Object state change records
☆ ☆ ☆ ☆

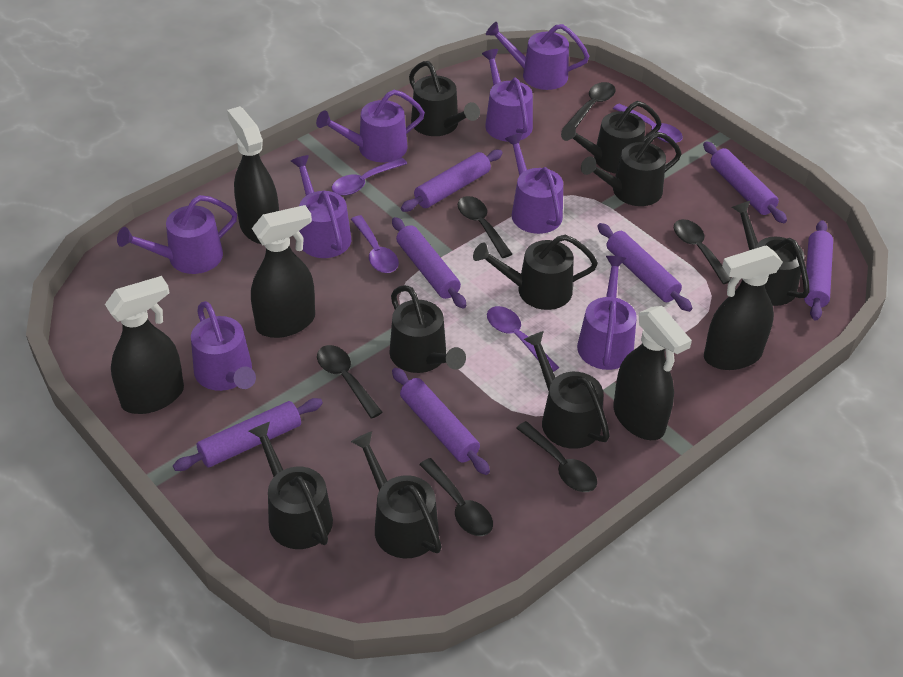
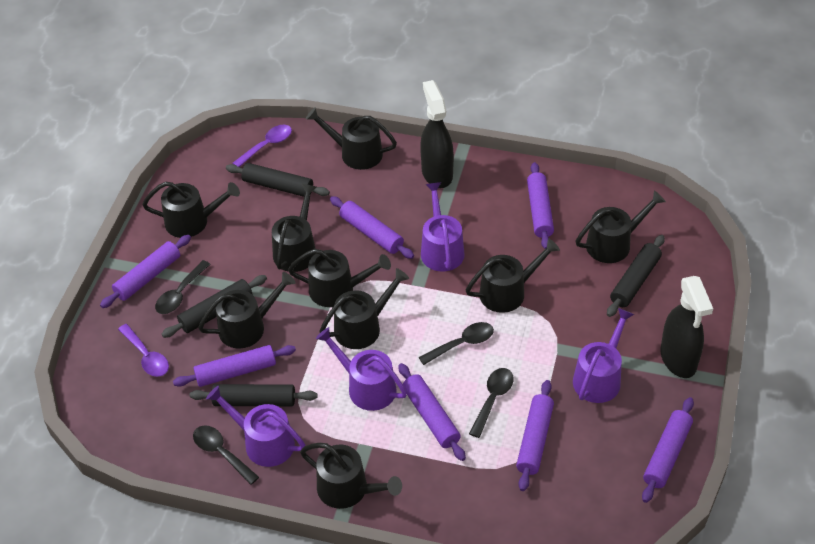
black rolling pin: 0 -> 4
black spoon: 6 -> 4
black spray bottle: 5 -> 2
purple spoon: 4 -> 2
purple watering can: 8 -> 4

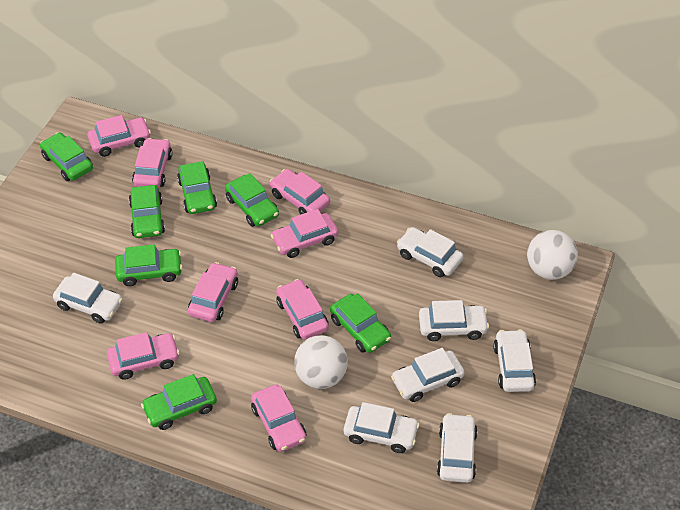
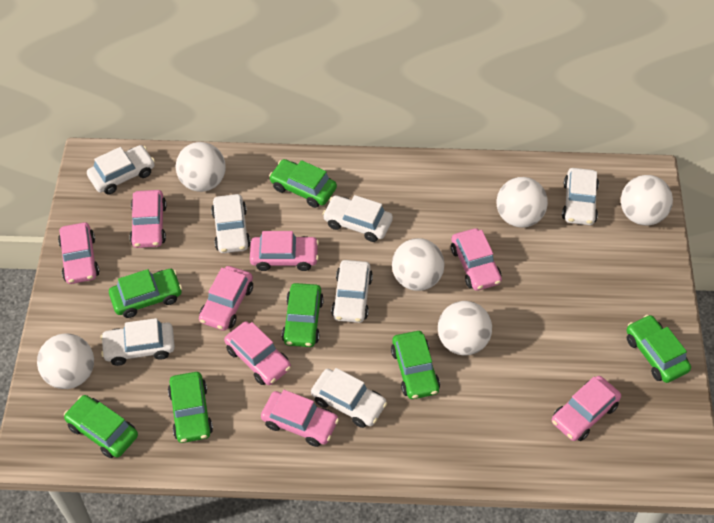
white ball: 2 -> 6

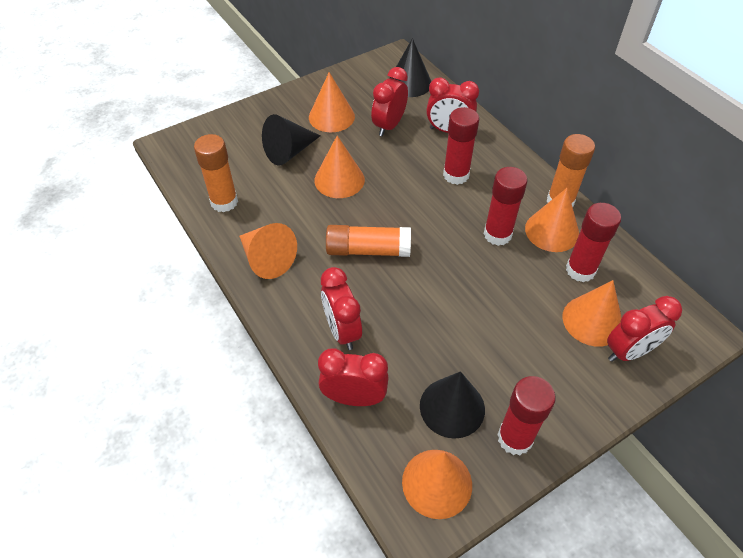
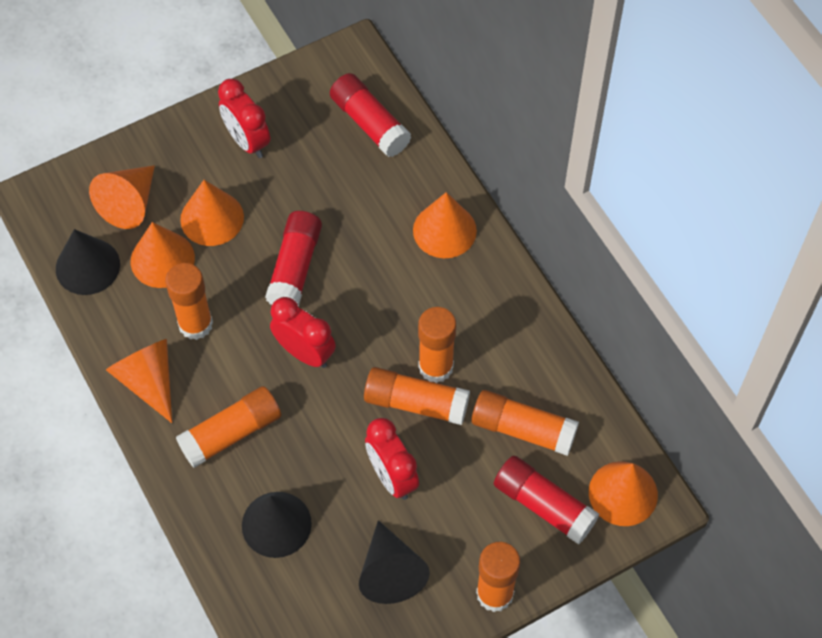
orange glue stick: 3 -> 6
red clock: 5 -> 3
red glue stick: 4 -> 3

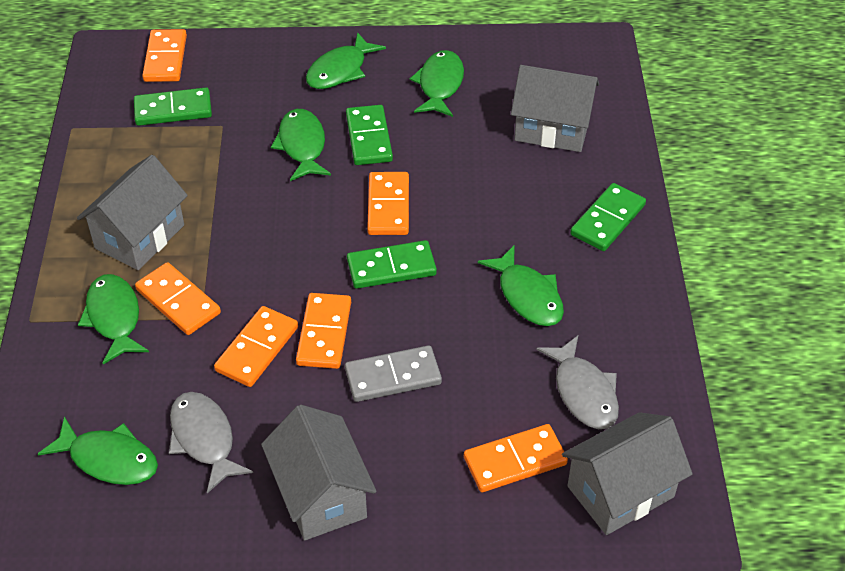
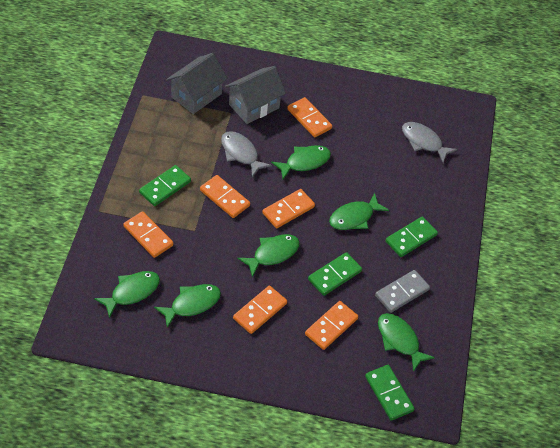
grey house: 4 -> 2

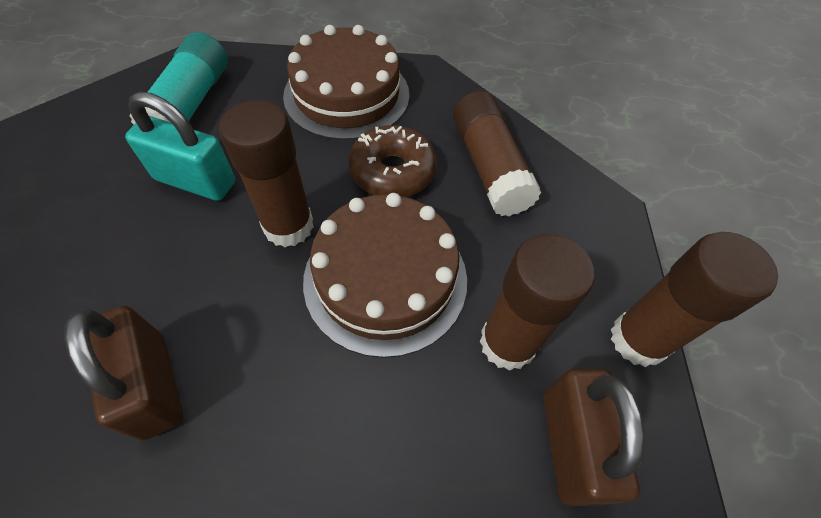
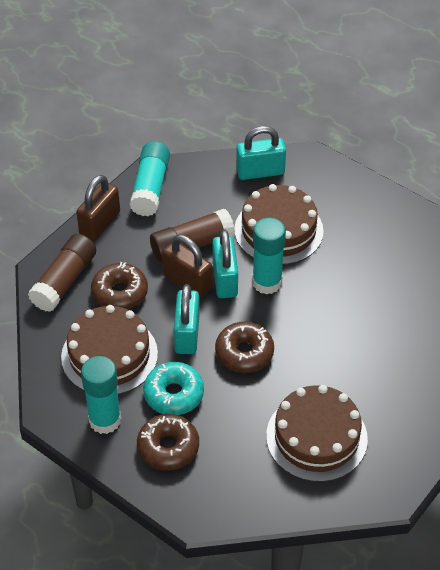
brown cake: 2 -> 3
brown donut: 1 -> 3
brown glue stick: 4 -> 2
turquoise donut: 0 -> 1
turquoise glue stick: 1 -> 3
turquoise padlock: 1 -> 3

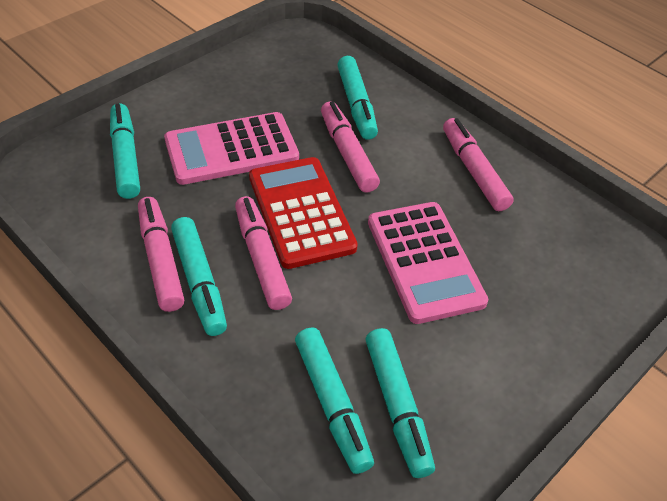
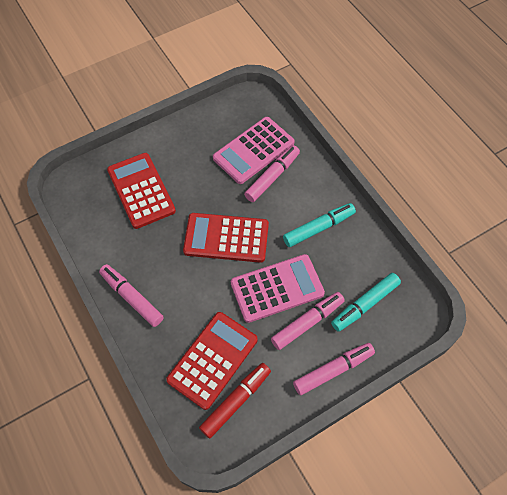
red calculator: 1 -> 3
red marker: 0 -> 1
turquoise marker: 5 -> 2

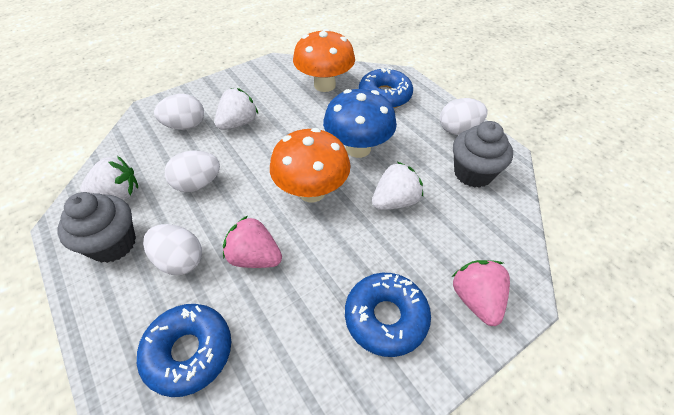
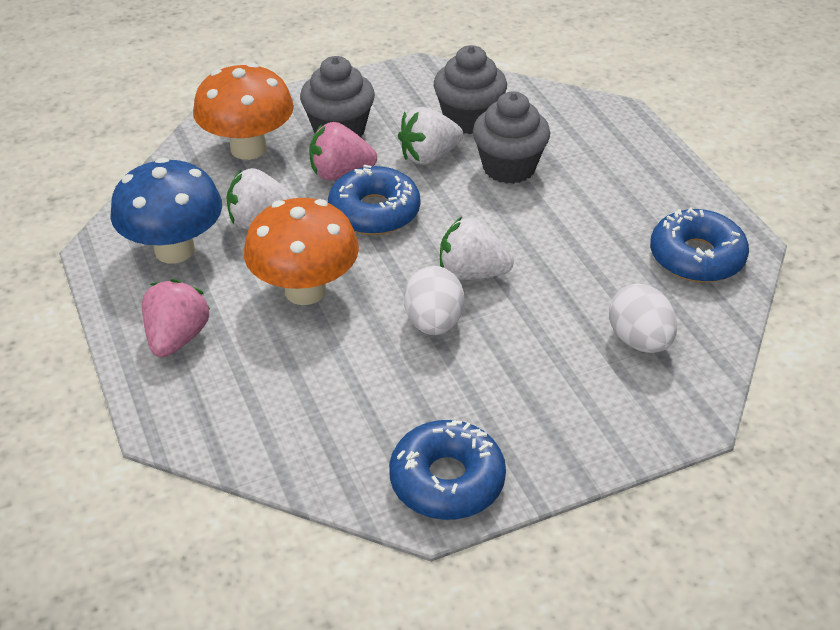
grey cupcake: 2 -> 3
white egg: 4 -> 2

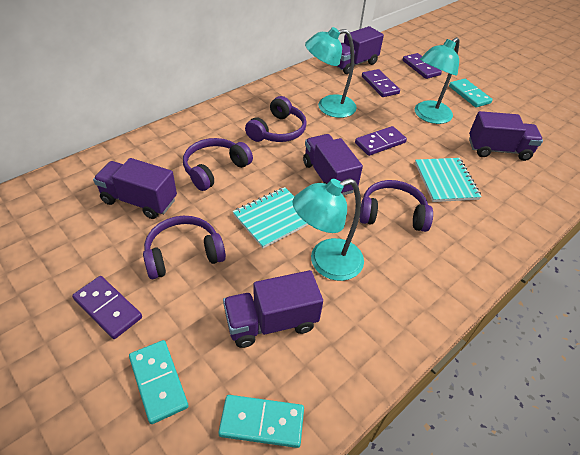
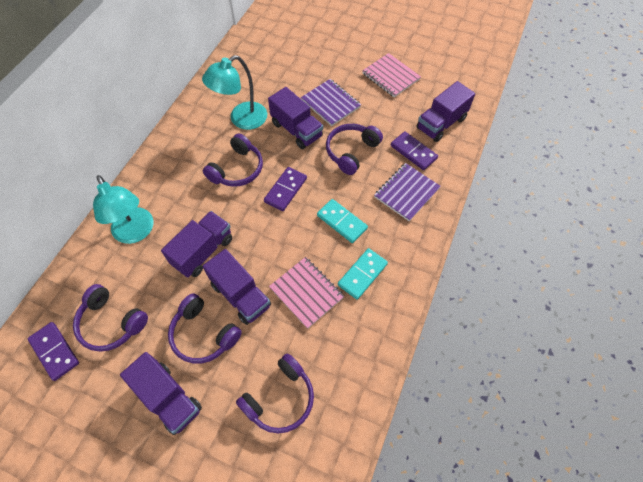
pink notebook: 0 -> 2
purple domino: 4 -> 3
purple headphones: 4 -> 5
purple notebook: 0 -> 2
turquoise domino: 3 -> 2
turquoise lamp: 3 -> 2
turquoise notebook: 2 -> 0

☆ ☆ ☆ ☆

- Problem details -
Retype, without any picture, exactly the lines from the one with "red clock: 5 -> 3" through the end of the entries, inclusive.

- Solution -
red clock: 5 -> 3
red glue stick: 4 -> 3

grey house: 4 -> 2

brown cake: 2 -> 3
brown donut: 1 -> 3
brown glue stick: 4 -> 2
turquoise donut: 0 -> 1
turquoise glue stick: 1 -> 3
turquoise padlock: 1 -> 3

red calculator: 1 -> 3
red marker: 0 -> 1
turquoise marker: 5 -> 2

grey cupcake: 2 -> 3
white egg: 4 -> 2

pink notebook: 0 -> 2
purple domino: 4 -> 3
purple headphones: 4 -> 5
purple notebook: 0 -> 2
turquoise domino: 3 -> 2
turquoise lamp: 3 -> 2
turquoise notebook: 2 -> 0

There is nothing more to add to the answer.